### Exercise details
Nothing should differ between your output and the entries below.

[Supplied information Boundary: Start]

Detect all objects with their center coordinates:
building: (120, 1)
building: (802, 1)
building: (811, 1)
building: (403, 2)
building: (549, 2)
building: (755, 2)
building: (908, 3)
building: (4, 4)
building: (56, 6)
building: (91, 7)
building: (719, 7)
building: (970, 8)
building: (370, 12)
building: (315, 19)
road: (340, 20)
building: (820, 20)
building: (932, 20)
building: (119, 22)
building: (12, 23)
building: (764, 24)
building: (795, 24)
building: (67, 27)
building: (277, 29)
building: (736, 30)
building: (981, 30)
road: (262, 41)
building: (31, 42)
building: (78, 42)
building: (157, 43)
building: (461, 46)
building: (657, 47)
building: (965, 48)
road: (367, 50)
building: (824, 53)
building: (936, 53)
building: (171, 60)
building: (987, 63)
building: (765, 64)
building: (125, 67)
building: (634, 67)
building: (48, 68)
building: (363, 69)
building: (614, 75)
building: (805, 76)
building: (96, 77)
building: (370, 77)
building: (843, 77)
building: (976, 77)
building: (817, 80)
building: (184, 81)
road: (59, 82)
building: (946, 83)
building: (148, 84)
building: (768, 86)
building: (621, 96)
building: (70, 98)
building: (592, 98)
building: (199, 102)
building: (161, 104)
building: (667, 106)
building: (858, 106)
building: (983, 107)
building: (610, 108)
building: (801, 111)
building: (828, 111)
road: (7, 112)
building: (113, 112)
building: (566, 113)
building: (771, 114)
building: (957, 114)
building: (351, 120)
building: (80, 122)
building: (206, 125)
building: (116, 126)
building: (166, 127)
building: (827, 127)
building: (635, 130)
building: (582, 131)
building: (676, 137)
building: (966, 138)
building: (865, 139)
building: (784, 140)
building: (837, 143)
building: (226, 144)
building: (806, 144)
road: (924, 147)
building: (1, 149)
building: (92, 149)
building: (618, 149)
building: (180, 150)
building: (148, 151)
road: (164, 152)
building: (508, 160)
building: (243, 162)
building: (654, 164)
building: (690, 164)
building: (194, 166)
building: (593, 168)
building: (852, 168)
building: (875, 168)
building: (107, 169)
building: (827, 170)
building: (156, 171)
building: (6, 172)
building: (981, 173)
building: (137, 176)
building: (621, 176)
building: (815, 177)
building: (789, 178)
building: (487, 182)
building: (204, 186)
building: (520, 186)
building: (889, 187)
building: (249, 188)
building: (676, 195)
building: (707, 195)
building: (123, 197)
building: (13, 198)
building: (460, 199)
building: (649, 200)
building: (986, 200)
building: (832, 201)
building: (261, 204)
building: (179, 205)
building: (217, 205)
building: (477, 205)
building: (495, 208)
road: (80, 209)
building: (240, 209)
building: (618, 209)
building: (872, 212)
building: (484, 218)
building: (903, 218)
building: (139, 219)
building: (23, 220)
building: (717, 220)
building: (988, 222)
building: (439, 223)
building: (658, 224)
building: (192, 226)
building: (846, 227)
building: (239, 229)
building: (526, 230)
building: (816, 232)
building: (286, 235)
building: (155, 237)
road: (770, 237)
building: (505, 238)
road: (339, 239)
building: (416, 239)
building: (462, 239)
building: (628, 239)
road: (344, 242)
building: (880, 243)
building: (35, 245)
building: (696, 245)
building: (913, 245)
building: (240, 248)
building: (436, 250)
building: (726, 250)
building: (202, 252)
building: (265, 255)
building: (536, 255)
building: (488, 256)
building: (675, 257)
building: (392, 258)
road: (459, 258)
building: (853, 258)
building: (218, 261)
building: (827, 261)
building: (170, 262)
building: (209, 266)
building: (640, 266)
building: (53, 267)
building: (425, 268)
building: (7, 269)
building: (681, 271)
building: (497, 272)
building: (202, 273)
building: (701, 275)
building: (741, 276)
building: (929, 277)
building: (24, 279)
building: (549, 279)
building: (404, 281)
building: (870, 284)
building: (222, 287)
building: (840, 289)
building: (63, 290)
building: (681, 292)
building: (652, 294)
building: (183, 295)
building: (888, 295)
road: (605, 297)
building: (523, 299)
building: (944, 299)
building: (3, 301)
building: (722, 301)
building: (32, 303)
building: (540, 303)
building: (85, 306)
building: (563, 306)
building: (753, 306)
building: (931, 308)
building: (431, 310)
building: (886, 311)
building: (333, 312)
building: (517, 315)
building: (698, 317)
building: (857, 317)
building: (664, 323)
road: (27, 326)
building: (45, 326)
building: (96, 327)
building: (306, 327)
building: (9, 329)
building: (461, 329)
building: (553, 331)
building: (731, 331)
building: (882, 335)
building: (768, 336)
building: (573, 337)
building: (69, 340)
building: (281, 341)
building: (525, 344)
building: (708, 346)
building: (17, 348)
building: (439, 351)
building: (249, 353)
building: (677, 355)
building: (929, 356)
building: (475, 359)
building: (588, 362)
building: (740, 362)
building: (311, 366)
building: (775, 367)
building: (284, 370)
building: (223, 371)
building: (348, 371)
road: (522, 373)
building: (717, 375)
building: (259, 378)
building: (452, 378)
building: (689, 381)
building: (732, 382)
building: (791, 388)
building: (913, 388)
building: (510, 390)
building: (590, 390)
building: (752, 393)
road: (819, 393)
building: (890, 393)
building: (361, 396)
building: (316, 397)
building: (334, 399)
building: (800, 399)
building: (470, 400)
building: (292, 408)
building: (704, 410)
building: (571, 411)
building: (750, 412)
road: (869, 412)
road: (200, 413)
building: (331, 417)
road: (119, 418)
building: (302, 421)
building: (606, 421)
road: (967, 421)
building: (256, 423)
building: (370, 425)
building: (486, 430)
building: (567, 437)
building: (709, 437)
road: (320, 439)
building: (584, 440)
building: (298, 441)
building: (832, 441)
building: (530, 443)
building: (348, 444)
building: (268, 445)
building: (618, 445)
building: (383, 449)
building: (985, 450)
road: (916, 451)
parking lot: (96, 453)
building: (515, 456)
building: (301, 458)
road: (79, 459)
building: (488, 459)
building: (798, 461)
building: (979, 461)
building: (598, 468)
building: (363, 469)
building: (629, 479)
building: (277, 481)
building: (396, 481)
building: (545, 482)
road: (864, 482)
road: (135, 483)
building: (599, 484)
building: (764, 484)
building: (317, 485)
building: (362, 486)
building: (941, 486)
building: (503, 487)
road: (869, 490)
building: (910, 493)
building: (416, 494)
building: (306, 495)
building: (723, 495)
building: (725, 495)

[Supplied information Boundary: End]

### Response area
Detect all objects with their center coordinates:
building: (120, 1)
building: (802, 1)
building: (811, 1)
building: (403, 2)
building: (549, 2)
building: (755, 2)
building: (908, 3)
building: (4, 4)
building: (56, 6)
building: (91, 7)
building: (719, 7)
building: (970, 8)
building: (370, 12)
building: (315, 19)
road: (340, 20)
building: (820, 20)
building: (932, 20)
building: (119, 22)
building: (12, 23)
building: (764, 24)
building: (795, 24)
building: (67, 27)
building: (277, 29)
building: (736, 30)
building: (981, 30)
road: (262, 41)
building: (31, 42)
building: (78, 42)
building: (157, 43)
building: (461, 46)
building: (657, 47)
building: (965, 48)
road: (367, 50)
building: (824, 53)
building: (936, 53)
building: (171, 60)
building: (987, 63)
building: (765, 64)
building: (125, 67)
building: (634, 67)
building: (48, 68)
building: (363, 69)
building: (614, 75)
building: (805, 76)
building: (96, 77)
building: (370, 77)
building: (843, 77)
building: (976, 77)
building: (817, 80)
building: (184, 81)
road: (59, 82)
building: (946, 83)
building: (148, 84)
building: (768, 86)
building: (621, 96)
building: (70, 98)
building: (592, 98)
building: (199, 102)
building: (161, 104)
building: (667, 106)
building: (858, 106)
building: (983, 107)
building: (610, 108)
building: (801, 111)
building: (828, 111)
road: (7, 112)
building: (113, 112)
building: (566, 113)
building: (771, 114)
building: (957, 114)
building: (351, 120)
building: (80, 122)
building: (206, 125)
building: (116, 126)
building: (166, 127)
building: (827, 127)
building: (635, 130)
building: (582, 131)
building: (676, 137)
building: (966, 138)
building: (865, 139)
building: (784, 140)
building: (837, 143)
building: (226, 144)
building: (806, 144)
road: (924, 147)
building: (1, 149)
building: (92, 149)
building: (618, 149)
building: (180, 150)
building: (148, 151)
road: (164, 152)
building: (508, 160)
building: (243, 162)
building: (654, 164)
building: (690, 164)
building: (194, 166)
building: (593, 168)
building: (852, 168)
building: (875, 168)
building: (107, 169)
building: (827, 170)
building: (156, 171)
building: (6, 172)
building: (981, 173)
building: (137, 176)
building: (621, 176)
building: (815, 177)
building: (789, 178)
building: (487, 182)
building: (204, 186)
building: (520, 186)
building: (889, 187)
building: (249, 188)
building: (676, 195)
building: (707, 195)
building: (123, 197)
building: (13, 198)
building: (460, 199)
building: (649, 200)
building: (986, 200)
building: (832, 201)
building: (261, 204)
building: (179, 205)
building: (217, 205)
building: (477, 205)
building: (495, 208)
road: (80, 209)
building: (240, 209)
building: (618, 209)
building: (872, 212)
building: (484, 218)
building: (903, 218)
building: (139, 219)
building: (23, 220)
building: (717, 220)
building: (988, 222)
building: (439, 223)
building: (658, 224)
building: (192, 226)
building: (846, 227)
building: (239, 229)
building: (526, 230)
building: (816, 232)
building: (286, 235)
building: (155, 237)
road: (770, 237)
building: (505, 238)
road: (339, 239)
building: (416, 239)
building: (462, 239)
building: (628, 239)
road: (344, 242)
building: (880, 243)
building: (35, 245)
building: (696, 245)
building: (913, 245)
building: (240, 248)
building: (436, 250)
building: (726, 250)
building: (202, 252)
building: (265, 255)
building: (536, 255)
building: (488, 256)
building: (675, 257)
building: (392, 258)
road: (459, 258)
building: (853, 258)
building: (218, 261)
building: (827, 261)
building: (170, 262)
building: (209, 266)
building: (640, 266)
building: (53, 267)
building: (425, 268)
building: (7, 269)
building: (681, 271)
building: (497, 272)
building: (202, 273)
building: (701, 275)
building: (741, 276)
building: (929, 277)
building: (24, 279)
building: (549, 279)
building: (404, 281)
building: (870, 284)
building: (222, 287)
building: (840, 289)
building: (63, 290)
building: (681, 292)
building: (652, 294)
building: (183, 295)
building: (888, 295)
road: (605, 297)
building: (523, 299)
building: (944, 299)
building: (3, 301)
building: (722, 301)
building: (32, 303)
building: (540, 303)
building: (85, 306)
building: (563, 306)
building: (753, 306)
building: (931, 308)
building: (431, 310)
building: (886, 311)
building: (333, 312)
building: (517, 315)
building: (698, 317)
building: (857, 317)
building: (664, 323)
road: (27, 326)
building: (45, 326)
building: (96, 327)
building: (306, 327)
building: (9, 329)
building: (461, 329)
building: (553, 331)
building: (731, 331)
building: (882, 335)
building: (768, 336)
building: (573, 337)
building: (69, 340)
building: (281, 341)
building: (525, 344)
building: (708, 346)
building: (17, 348)
building: (439, 351)
building: (249, 353)
building: (677, 355)
building: (929, 356)
building: (475, 359)
building: (588, 362)
building: (740, 362)
building: (311, 366)
building: (775, 367)
building: (284, 370)
building: (223, 371)
building: (348, 371)
road: (522, 373)
building: (717, 375)
building: (259, 378)
building: (452, 378)
building: (689, 381)
building: (732, 382)
building: (791, 388)
building: (913, 388)
building: (510, 390)
building: (590, 390)
building: (752, 393)
road: (819, 393)
building: (890, 393)
building: (361, 396)
building: (316, 397)
building: (334, 399)
building: (800, 399)
building: (470, 400)
building: (292, 408)
building: (704, 410)
building: (571, 411)
building: (750, 412)
road: (869, 412)
road: (200, 413)
building: (331, 417)
road: (119, 418)
building: (302, 421)
building: (606, 421)
road: (967, 421)
building: (256, 423)
building: (370, 425)
building: (486, 430)
building: (567, 437)
building: (709, 437)
road: (320, 439)
building: (584, 440)
building: (298, 441)
building: (832, 441)
building: (530, 443)
building: (348, 444)
building: (268, 445)
building: (618, 445)
building: (383, 449)
building: (985, 450)
road: (916, 451)
parking lot: (96, 453)
building: (515, 456)
building: (301, 458)
road: (79, 459)
building: (488, 459)
building: (798, 461)
building: (979, 461)
building: (598, 468)
building: (363, 469)
building: (629, 479)
building: (277, 481)
building: (396, 481)
building: (545, 482)
road: (864, 482)
road: (135, 483)
building: (599, 484)
building: (764, 484)
building: (317, 485)
building: (362, 486)
building: (941, 486)
building: (503, 487)
road: (869, 490)
building: (910, 493)
building: (416, 494)
building: (306, 495)
building: (723, 495)
building: (725, 495)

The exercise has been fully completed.